╭─ Given records
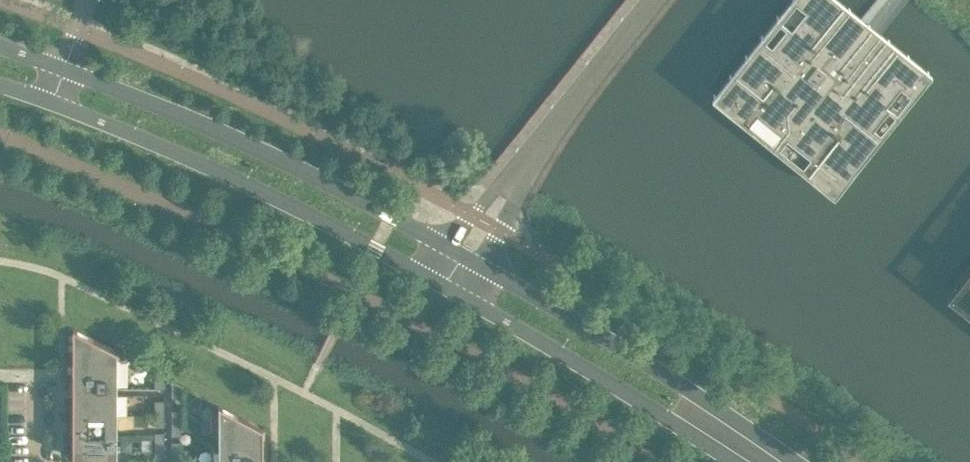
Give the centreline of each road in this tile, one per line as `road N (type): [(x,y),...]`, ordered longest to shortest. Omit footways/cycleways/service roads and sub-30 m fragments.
road 1 (secondary): [(51,101),(264,191),(445,284)]
road 2 (secondary): [(450,247),(279,158),(64,70)]
road 3 (secondary): [(445,284),(662,416),(724,433)]
road 4 (secondary): [(724,433),(686,387),(484,267)]
road 5 (residential): [(518,172),(652,0)]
╰─
Your reply must contain each entry exactly as written and no pictures.

◆ **Reply**:
Give the centreline of each road in this tile, one per line as `road N (type): [(x,y),...]`, ordered longest to shortest. Omit footways/cycleways/service roads and sub-30 m fragments.
road 1 (secondary): [(51,101),(264,191),(445,284)]
road 2 (secondary): [(450,247),(279,158),(64,70)]
road 3 (secondary): [(445,284),(662,416),(724,433)]
road 4 (secondary): [(724,433),(686,387),(484,267)]
road 5 (residential): [(518,172),(652,0)]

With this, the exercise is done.